**INSTRUCTIONS TO FOLLOW**: Report how many lines of the entries below contain the word "TEMP", and nothing more.

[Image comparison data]
----

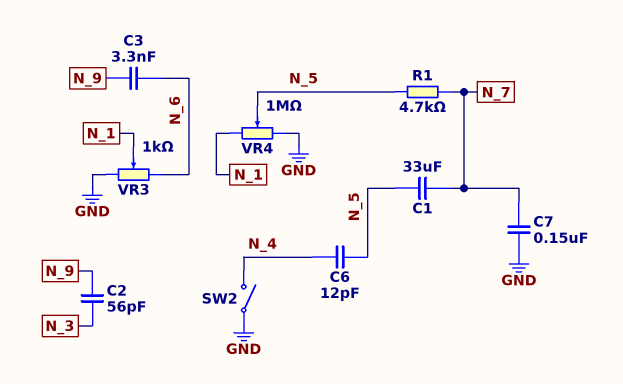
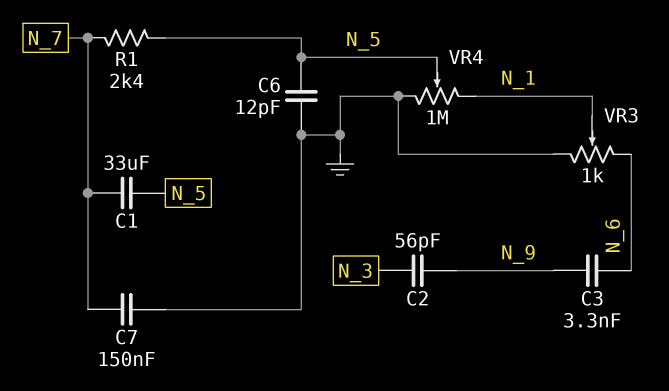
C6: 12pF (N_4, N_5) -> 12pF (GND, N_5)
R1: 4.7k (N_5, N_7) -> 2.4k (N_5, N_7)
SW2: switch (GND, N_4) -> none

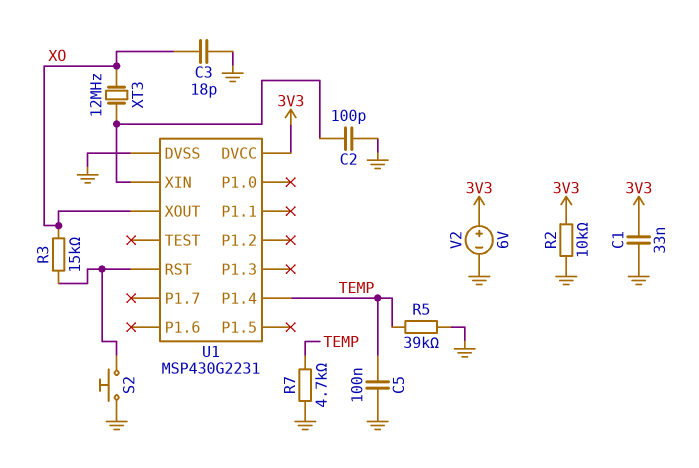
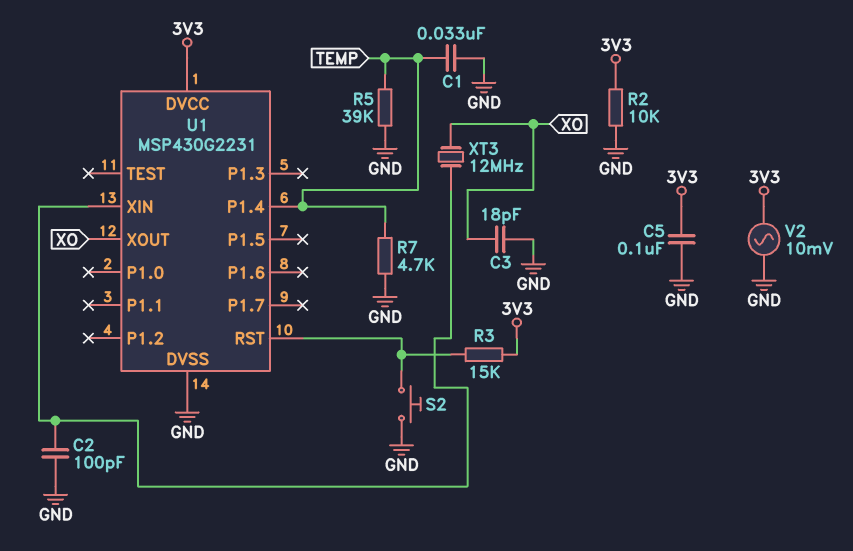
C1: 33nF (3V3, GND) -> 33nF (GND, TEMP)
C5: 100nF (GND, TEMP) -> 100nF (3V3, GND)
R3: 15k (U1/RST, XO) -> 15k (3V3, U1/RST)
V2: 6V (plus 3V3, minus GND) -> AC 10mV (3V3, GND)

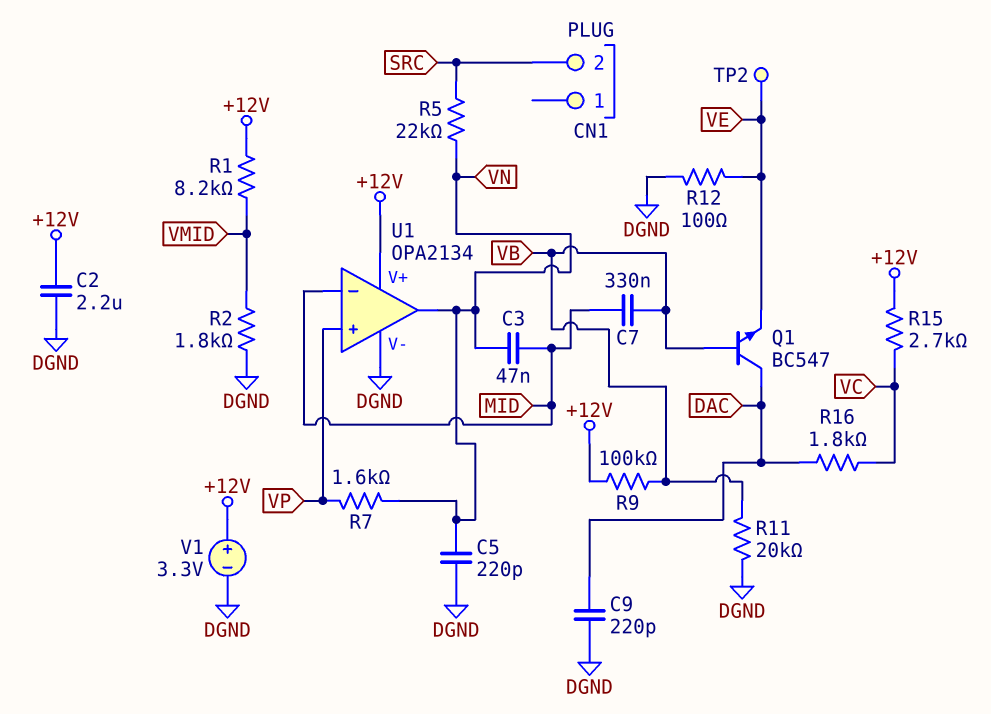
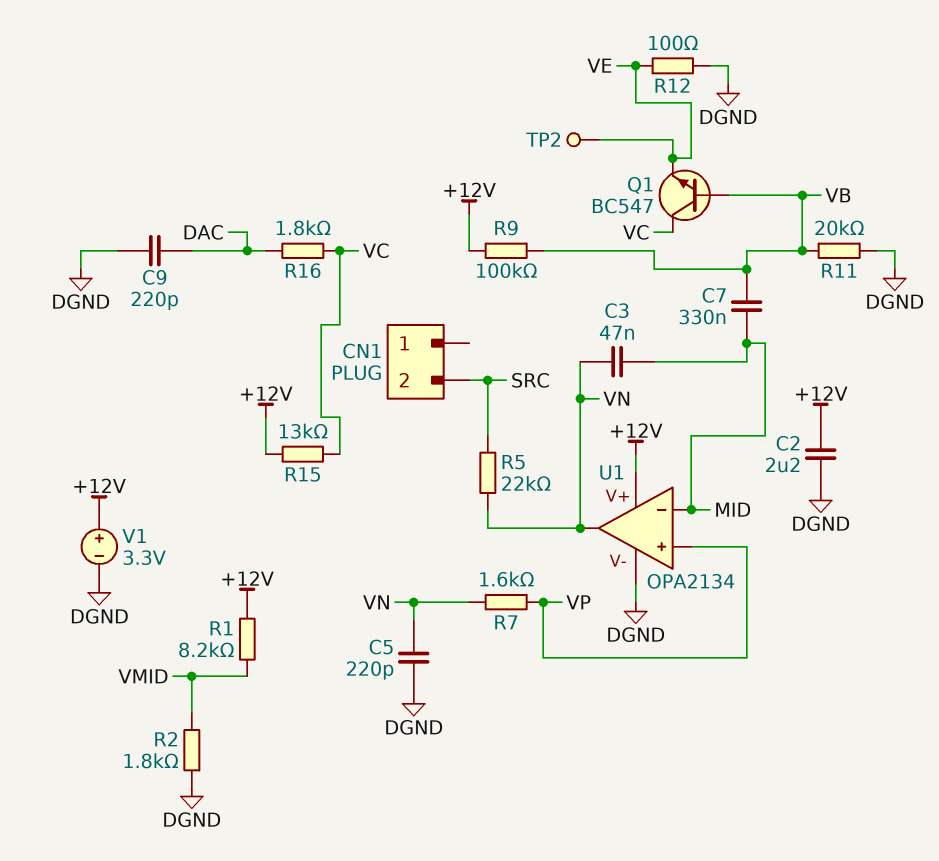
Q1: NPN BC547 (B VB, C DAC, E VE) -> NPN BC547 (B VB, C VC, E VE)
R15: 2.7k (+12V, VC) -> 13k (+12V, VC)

----

**YOUR RESPONSE**: 2